BEGIN
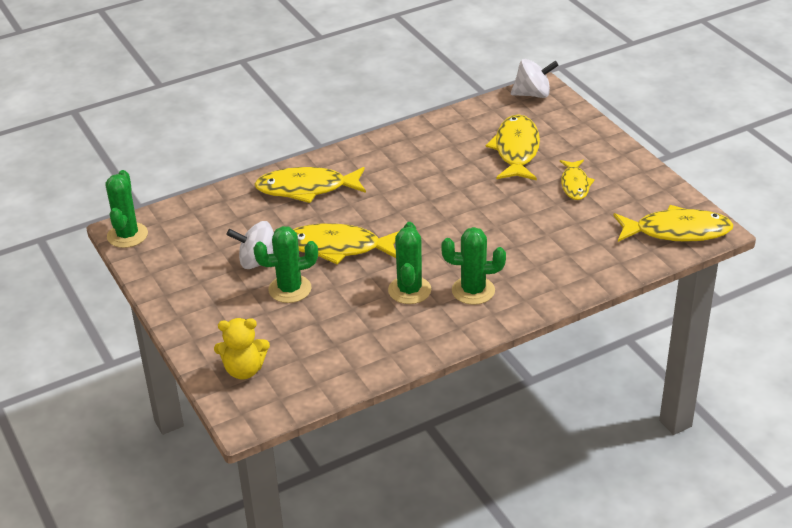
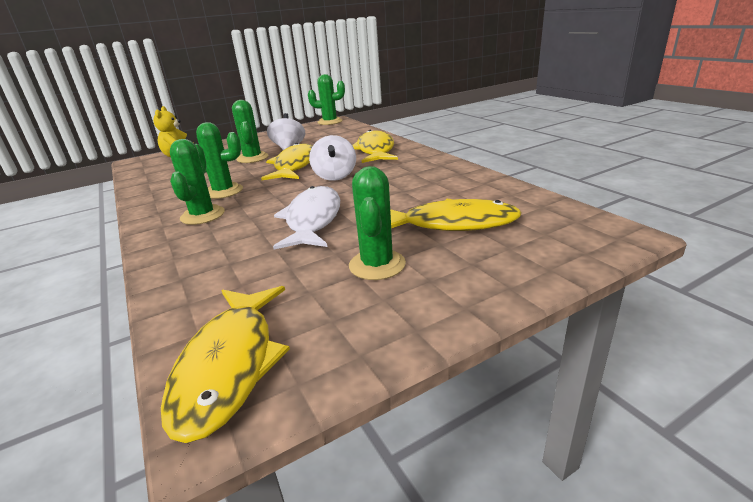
camera: 90 degrees right, 10 degrees down
(496, 219) = (313, 219): none -> white fish
(533, 94) = (600, 228): white spinning top -> white spinning top (335, 176)
(575, 184) = (377, 265): yellow fish -> green cactus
END
:: REQUIREMENT ::
Copy every line that contains "white" from the listing above.

:: OUTPUT FOR THIS EXERCISE ::
(496, 219) = (313, 219): none -> white fish
(533, 94) = (600, 228): white spinning top -> white spinning top (335, 176)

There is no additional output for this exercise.